◆ Stated task: Render the lines of the records starting at the line containing "Question: From a" and ending at the line containing "Question: Is gray", both included, as a JSON list of strings with one string per line and blank lines left out.

◆ Input for this task:

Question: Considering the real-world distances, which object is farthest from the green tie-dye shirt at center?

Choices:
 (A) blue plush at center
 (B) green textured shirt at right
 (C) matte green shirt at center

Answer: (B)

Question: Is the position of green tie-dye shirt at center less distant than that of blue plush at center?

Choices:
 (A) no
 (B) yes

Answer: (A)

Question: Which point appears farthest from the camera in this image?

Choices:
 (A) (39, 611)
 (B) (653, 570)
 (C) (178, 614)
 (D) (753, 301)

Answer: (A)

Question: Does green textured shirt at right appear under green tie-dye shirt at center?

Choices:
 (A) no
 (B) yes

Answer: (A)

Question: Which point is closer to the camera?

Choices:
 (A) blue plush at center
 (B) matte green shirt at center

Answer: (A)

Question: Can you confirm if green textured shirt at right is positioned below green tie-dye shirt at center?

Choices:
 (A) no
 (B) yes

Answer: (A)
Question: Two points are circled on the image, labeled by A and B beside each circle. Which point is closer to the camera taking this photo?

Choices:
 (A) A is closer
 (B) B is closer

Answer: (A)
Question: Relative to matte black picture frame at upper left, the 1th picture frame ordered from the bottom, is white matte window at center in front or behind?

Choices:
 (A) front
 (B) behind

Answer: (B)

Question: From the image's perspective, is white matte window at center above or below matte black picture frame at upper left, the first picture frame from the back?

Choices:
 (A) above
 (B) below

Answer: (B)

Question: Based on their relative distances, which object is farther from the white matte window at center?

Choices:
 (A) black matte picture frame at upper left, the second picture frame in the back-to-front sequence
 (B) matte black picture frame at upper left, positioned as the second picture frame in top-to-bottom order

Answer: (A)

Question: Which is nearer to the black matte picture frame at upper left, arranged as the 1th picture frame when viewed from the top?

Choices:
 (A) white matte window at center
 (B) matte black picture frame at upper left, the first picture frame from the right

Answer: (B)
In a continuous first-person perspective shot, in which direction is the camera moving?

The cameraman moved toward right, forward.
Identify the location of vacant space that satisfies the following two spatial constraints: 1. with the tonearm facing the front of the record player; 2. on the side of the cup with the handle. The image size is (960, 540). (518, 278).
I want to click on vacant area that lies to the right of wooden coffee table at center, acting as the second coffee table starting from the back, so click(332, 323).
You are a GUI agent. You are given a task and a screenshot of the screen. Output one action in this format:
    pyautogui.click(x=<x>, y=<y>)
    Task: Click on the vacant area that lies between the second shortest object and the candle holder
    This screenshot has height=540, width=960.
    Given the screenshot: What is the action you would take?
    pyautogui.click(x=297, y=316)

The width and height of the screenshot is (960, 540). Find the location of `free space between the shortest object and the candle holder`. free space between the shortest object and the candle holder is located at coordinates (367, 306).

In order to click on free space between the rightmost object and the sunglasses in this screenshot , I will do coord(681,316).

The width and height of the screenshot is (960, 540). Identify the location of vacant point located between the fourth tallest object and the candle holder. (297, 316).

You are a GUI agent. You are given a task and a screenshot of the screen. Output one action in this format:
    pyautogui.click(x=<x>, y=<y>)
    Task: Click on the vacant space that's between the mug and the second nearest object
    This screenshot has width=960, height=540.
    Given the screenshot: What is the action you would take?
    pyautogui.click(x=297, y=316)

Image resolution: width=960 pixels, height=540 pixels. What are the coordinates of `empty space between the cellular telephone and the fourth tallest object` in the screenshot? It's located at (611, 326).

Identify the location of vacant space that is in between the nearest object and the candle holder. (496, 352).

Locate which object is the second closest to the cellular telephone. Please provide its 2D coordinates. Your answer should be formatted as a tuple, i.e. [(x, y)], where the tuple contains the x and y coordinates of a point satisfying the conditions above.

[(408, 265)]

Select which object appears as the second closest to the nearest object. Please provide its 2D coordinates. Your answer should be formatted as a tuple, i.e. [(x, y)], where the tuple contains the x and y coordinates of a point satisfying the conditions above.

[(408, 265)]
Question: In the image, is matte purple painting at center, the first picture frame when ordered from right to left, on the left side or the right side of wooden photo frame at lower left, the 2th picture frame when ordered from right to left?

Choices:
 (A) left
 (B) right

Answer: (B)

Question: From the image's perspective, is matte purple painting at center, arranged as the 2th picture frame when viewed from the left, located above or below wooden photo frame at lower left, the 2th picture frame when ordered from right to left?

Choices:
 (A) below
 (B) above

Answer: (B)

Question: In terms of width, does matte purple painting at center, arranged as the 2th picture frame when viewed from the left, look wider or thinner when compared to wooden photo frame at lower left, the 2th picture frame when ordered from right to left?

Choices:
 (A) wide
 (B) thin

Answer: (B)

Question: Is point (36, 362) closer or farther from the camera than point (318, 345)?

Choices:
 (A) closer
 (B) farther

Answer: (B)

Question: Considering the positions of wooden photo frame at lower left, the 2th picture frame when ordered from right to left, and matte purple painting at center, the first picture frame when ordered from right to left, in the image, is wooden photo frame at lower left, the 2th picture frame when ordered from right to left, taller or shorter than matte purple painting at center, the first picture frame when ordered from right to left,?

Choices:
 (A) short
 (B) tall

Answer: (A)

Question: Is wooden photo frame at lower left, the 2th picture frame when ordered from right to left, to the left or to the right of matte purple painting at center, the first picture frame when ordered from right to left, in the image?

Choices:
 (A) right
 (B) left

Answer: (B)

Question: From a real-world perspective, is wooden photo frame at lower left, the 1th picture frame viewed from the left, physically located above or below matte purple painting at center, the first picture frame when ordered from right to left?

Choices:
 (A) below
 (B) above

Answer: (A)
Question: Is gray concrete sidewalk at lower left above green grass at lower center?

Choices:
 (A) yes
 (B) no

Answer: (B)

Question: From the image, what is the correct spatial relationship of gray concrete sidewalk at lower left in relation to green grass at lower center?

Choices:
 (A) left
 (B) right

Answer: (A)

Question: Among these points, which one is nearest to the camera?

◆ Correct result:
[
  "Question: From a real-world perspective, is wooden photo frame at lower left, the 1th picture frame viewed from the left, physically located above or below matte purple painting at center, the first picture frame when ordered from right to left?",
  "Choices:",
  " (A) below",
  " (B) above",
  "Answer: (A)",
  "Question: Is gray concrete sidewalk at lower left above green grass at lower center?"
]